··· SUPPLIED ENTRIES ···

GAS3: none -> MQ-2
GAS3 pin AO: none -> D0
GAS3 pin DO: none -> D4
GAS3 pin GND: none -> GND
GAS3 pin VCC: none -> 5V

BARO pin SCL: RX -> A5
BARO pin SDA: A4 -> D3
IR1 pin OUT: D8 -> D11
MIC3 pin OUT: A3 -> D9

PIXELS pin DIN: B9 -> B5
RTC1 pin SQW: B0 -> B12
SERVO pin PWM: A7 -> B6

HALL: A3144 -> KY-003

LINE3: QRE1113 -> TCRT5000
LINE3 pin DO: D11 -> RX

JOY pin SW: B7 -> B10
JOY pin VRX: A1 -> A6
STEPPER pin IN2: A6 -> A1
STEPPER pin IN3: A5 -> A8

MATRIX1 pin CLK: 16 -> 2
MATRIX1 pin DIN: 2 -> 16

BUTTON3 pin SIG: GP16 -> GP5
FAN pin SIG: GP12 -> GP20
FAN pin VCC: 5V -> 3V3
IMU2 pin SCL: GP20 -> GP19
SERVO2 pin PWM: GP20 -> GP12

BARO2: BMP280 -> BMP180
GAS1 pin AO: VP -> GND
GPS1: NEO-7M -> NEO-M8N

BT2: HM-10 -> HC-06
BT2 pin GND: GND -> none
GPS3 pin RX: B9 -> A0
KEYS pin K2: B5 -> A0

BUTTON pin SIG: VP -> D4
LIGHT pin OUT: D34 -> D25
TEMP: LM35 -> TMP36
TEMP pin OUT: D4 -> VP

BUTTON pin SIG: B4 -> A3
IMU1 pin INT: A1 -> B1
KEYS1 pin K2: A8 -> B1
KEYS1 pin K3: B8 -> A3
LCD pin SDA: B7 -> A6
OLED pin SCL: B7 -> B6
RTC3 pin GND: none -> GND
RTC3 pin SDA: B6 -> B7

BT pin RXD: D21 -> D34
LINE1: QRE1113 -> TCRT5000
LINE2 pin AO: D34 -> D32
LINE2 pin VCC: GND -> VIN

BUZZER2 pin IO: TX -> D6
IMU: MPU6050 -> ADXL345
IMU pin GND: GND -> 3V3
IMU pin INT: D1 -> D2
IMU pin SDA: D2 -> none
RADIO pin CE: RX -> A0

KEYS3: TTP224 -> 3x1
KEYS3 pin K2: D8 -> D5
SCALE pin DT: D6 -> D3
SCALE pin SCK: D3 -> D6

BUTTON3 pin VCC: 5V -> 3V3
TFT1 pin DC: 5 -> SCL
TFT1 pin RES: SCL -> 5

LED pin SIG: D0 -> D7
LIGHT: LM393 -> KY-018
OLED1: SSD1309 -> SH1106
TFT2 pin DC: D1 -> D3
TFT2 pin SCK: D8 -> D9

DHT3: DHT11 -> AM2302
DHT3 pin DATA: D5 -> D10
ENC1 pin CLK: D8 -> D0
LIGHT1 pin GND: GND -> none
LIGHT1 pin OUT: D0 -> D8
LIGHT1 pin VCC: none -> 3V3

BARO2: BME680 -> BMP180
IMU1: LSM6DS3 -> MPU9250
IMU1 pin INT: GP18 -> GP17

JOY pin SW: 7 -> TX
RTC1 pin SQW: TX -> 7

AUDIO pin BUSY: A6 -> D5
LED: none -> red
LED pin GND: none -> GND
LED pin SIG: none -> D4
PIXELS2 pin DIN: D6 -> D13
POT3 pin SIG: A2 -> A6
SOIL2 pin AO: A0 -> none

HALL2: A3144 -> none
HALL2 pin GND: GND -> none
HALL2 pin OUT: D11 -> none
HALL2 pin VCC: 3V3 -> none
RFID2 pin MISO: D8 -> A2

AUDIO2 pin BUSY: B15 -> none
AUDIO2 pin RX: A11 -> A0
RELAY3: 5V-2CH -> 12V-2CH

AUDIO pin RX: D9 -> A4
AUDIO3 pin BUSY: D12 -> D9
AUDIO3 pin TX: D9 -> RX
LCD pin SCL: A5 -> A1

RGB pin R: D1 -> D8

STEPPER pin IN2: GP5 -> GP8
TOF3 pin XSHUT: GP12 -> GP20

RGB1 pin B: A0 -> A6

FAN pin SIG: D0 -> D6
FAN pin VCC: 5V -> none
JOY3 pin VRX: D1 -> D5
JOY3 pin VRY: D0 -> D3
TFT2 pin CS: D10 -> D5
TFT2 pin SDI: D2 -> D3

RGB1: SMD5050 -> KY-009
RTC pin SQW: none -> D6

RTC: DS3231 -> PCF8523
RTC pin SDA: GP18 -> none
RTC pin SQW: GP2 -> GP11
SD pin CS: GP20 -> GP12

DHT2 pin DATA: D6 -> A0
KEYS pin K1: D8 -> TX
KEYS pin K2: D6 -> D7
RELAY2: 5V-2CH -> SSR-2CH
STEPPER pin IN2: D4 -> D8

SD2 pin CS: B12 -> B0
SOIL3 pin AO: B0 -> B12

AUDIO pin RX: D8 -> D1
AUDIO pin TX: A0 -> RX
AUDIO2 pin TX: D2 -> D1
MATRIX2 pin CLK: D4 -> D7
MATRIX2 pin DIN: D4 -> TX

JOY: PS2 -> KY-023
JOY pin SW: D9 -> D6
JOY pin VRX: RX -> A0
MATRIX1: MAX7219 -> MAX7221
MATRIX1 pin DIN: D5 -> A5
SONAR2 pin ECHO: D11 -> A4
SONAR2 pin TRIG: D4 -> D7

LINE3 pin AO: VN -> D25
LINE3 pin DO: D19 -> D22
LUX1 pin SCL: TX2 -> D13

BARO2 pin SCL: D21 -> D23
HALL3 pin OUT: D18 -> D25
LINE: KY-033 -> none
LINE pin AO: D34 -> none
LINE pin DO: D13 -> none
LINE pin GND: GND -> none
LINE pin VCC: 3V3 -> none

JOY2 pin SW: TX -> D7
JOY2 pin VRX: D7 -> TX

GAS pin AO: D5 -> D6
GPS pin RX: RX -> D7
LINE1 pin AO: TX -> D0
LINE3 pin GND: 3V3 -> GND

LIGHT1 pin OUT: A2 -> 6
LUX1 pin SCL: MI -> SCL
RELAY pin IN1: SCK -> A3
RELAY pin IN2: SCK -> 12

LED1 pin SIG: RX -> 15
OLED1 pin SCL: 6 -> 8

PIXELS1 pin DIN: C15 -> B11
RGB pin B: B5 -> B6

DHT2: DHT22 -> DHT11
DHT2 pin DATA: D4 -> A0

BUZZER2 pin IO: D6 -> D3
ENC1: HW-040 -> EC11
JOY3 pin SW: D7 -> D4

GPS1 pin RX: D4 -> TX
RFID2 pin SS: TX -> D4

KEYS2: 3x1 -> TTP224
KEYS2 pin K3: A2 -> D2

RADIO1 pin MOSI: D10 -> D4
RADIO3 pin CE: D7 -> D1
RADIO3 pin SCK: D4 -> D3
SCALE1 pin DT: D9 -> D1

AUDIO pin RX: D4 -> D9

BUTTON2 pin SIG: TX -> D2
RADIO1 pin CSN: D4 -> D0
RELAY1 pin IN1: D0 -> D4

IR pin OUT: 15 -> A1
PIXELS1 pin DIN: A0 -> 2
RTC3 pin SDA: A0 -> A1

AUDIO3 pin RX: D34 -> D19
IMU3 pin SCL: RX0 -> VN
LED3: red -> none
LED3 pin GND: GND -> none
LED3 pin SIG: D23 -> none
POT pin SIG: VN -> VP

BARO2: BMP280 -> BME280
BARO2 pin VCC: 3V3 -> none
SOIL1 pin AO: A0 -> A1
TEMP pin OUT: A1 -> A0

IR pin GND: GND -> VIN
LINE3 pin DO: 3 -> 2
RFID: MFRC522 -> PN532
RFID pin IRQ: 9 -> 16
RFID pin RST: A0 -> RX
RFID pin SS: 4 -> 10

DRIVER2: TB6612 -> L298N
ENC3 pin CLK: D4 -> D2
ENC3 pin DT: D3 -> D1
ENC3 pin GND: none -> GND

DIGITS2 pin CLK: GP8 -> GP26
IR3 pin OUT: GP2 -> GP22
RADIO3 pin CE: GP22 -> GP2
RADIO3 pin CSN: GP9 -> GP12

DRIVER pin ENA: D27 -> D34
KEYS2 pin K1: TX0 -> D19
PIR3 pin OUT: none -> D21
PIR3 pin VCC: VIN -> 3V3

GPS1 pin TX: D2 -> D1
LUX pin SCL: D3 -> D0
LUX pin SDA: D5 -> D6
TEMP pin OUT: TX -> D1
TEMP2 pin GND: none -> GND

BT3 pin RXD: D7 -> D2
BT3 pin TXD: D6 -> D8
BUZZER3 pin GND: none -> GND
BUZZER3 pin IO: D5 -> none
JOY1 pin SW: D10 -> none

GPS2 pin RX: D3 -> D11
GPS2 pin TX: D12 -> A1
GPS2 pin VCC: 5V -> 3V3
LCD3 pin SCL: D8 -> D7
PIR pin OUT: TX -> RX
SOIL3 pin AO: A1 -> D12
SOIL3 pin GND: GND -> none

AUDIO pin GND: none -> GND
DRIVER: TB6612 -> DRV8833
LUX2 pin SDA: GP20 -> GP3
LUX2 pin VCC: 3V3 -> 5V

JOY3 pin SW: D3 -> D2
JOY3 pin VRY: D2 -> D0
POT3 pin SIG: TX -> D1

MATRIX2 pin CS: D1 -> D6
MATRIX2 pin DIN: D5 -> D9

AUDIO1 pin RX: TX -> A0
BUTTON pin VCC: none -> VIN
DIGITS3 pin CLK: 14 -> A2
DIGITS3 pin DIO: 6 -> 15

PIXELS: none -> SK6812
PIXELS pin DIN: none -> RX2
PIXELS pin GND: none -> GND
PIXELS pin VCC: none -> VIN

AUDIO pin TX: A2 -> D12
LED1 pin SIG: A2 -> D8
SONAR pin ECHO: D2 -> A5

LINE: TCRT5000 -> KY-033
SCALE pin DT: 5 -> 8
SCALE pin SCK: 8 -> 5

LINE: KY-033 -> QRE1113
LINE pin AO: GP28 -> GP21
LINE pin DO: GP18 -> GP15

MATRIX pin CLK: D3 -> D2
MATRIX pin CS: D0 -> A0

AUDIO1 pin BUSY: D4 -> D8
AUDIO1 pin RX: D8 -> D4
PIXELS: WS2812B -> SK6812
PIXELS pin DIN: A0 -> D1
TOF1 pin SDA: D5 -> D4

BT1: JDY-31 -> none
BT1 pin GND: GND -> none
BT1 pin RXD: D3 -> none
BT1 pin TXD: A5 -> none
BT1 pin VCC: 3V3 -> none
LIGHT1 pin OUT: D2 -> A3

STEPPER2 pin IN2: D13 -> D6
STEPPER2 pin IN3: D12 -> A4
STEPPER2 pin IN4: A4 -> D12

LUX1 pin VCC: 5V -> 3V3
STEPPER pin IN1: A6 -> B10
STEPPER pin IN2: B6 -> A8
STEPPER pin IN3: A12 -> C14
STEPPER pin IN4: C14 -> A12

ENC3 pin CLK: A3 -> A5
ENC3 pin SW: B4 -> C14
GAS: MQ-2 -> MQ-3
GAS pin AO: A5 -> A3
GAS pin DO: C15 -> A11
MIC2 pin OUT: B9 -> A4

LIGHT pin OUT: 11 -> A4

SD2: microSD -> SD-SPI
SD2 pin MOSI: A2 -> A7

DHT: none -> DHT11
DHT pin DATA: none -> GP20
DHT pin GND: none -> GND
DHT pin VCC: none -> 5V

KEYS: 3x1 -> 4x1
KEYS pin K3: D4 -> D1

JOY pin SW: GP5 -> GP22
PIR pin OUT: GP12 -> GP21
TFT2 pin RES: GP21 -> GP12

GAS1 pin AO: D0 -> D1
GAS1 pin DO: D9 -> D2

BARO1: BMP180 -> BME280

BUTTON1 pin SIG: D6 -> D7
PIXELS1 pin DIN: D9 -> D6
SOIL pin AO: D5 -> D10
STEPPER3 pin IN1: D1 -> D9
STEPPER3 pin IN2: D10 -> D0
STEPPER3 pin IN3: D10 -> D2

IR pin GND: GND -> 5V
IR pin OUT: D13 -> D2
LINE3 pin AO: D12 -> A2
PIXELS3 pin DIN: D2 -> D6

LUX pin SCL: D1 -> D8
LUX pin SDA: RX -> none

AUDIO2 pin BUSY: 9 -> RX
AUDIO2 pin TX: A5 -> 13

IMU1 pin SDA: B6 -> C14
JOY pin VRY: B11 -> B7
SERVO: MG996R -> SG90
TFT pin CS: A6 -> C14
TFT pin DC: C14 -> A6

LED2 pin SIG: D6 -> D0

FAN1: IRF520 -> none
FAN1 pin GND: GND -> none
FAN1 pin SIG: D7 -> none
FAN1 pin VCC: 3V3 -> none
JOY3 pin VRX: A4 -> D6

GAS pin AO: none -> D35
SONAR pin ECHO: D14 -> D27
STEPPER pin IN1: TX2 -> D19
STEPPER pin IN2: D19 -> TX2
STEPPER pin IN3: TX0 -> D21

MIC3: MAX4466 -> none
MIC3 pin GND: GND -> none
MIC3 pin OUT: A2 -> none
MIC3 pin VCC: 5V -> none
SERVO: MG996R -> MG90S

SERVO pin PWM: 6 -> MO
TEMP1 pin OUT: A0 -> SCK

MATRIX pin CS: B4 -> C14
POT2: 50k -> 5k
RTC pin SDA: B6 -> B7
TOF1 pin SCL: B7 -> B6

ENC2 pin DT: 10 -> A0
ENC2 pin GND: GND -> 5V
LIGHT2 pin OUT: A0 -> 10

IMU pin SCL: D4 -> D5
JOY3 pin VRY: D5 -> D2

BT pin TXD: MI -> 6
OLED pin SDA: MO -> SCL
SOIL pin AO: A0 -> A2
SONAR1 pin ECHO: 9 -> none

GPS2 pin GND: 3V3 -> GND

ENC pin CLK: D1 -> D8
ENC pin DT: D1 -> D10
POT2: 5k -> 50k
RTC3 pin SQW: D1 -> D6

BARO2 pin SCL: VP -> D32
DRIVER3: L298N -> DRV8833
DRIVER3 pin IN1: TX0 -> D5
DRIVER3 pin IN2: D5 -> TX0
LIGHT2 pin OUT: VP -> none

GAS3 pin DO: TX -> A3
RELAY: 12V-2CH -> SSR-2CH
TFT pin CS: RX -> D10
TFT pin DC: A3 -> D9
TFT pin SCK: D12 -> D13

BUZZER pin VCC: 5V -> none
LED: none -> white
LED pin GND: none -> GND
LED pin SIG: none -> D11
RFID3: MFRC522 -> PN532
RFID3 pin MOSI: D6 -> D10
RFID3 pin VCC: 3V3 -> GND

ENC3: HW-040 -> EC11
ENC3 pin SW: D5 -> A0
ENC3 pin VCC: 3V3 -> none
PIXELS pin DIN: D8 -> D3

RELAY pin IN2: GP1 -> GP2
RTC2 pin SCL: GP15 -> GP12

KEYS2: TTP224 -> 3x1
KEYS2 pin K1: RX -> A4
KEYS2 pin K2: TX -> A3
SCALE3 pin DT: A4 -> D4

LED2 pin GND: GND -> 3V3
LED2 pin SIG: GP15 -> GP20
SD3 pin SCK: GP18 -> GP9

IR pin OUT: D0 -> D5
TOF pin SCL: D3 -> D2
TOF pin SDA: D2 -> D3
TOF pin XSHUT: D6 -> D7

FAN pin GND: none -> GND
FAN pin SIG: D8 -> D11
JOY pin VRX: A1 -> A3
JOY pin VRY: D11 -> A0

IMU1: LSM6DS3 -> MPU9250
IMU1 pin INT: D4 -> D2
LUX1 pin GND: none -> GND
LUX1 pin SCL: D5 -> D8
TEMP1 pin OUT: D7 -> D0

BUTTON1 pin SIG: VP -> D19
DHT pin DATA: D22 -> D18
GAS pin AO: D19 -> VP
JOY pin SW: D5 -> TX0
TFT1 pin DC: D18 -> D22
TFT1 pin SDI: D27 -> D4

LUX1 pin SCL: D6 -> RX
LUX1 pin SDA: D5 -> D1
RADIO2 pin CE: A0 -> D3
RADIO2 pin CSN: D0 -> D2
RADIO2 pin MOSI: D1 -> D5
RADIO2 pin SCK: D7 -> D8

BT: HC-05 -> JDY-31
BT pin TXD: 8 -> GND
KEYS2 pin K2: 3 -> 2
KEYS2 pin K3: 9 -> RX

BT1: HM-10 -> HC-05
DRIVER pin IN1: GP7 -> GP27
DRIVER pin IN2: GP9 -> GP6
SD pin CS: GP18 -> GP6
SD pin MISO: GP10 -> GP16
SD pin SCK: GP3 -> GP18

···

**PROBLEM REQUIREMENTS:**
In the records above, find the line with "RGB1 pin B: A0 -> A6"; write out exactly that line and each one after it, stopping after the line with "MATRIX1 pin DIN: D5 -> A5".

**EXERCISE RESULT:**
RGB1 pin B: A0 -> A6

FAN pin SIG: D0 -> D6
FAN pin VCC: 5V -> none
JOY3 pin VRX: D1 -> D5
JOY3 pin VRY: D0 -> D3
TFT2 pin CS: D10 -> D5
TFT2 pin SDI: D2 -> D3

RGB1: SMD5050 -> KY-009
RTC pin SQW: none -> D6

RTC: DS3231 -> PCF8523
RTC pin SDA: GP18 -> none
RTC pin SQW: GP2 -> GP11
SD pin CS: GP20 -> GP12

DHT2 pin DATA: D6 -> A0
KEYS pin K1: D8 -> TX
KEYS pin K2: D6 -> D7
RELAY2: 5V-2CH -> SSR-2CH
STEPPER pin IN2: D4 -> D8

SD2 pin CS: B12 -> B0
SOIL3 pin AO: B0 -> B12

AUDIO pin RX: D8 -> D1
AUDIO pin TX: A0 -> RX
AUDIO2 pin TX: D2 -> D1
MATRIX2 pin CLK: D4 -> D7
MATRIX2 pin DIN: D4 -> TX

JOY: PS2 -> KY-023
JOY pin SW: D9 -> D6
JOY pin VRX: RX -> A0
MATRIX1: MAX7219 -> MAX7221
MATRIX1 pin DIN: D5 -> A5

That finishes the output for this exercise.